[Geospatial object listing tasks]
******
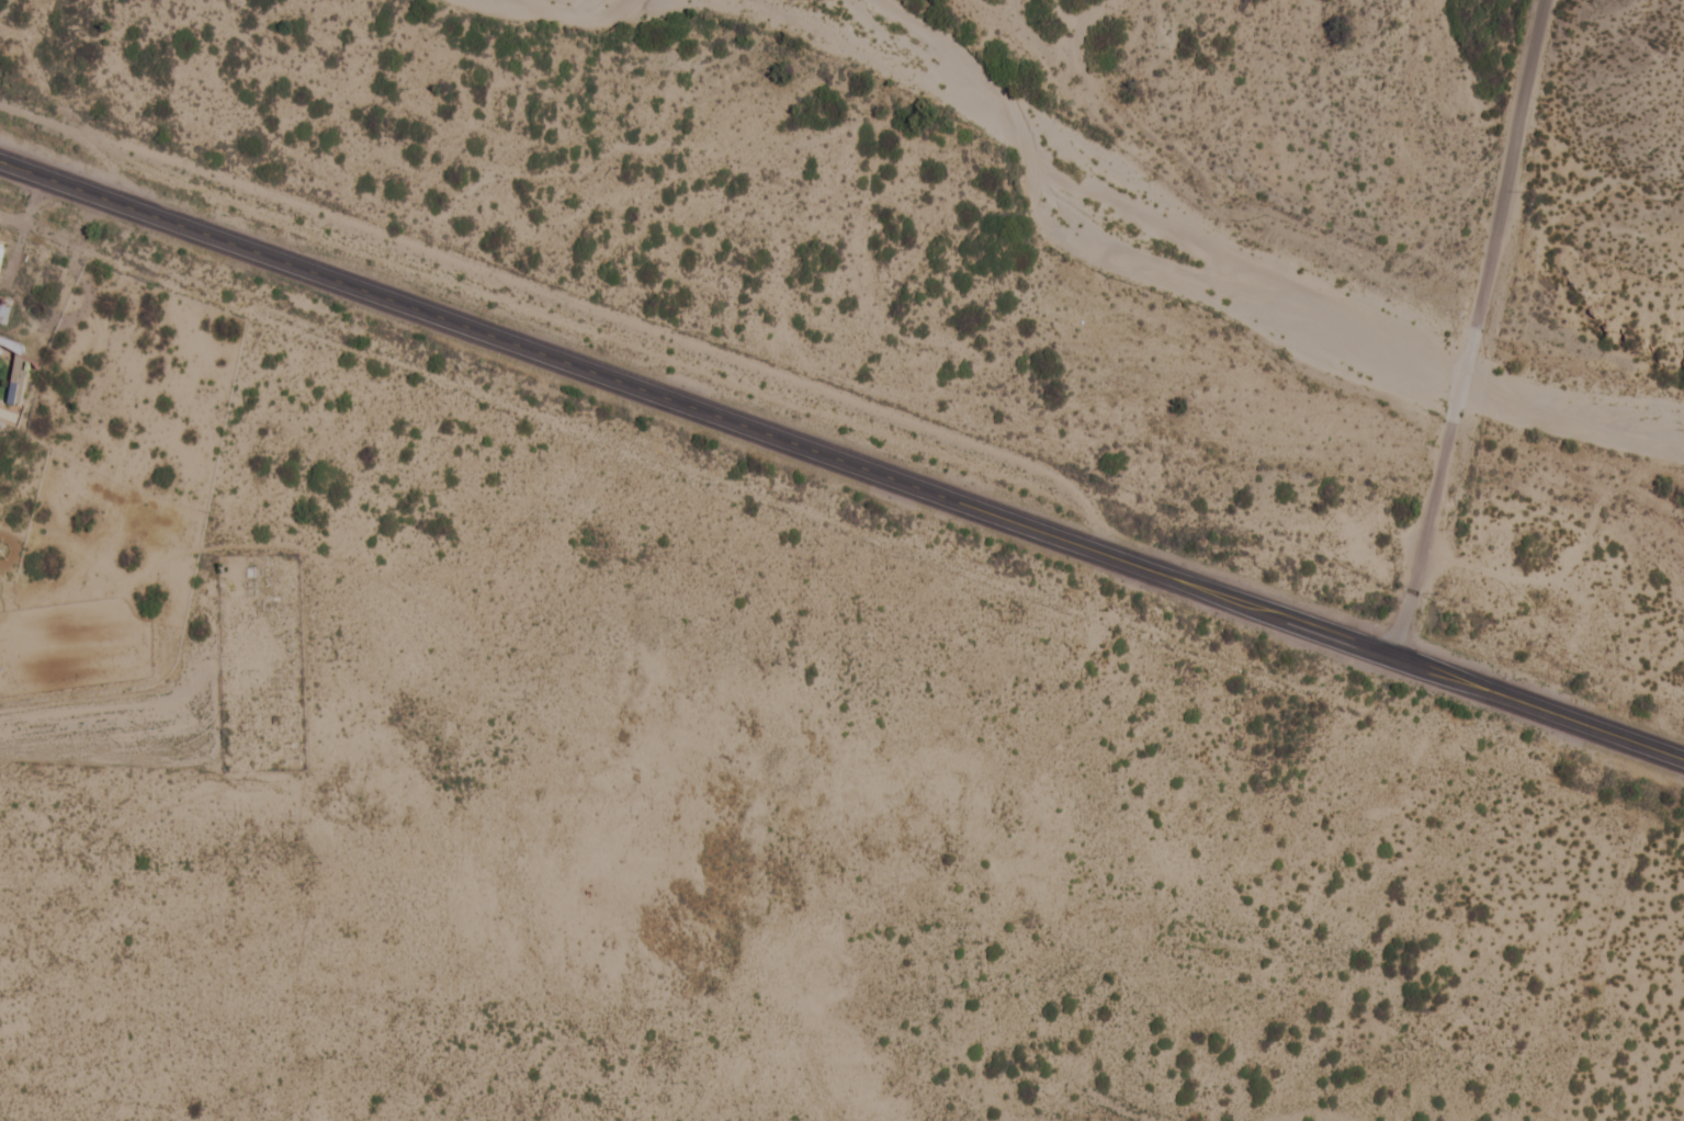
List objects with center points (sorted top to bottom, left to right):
road: (1490, 327)
building: (16, 383)
road: (842, 457)
park: (258, 663)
******
REQUIREMENT:
In the copy, leave out the pictures and restate the records exactly.

FINISHED EXERCISE:
List objects with center points (sorted top to bottom, left to right):
road: (1490, 327)
building: (16, 383)
road: (842, 457)
park: (258, 663)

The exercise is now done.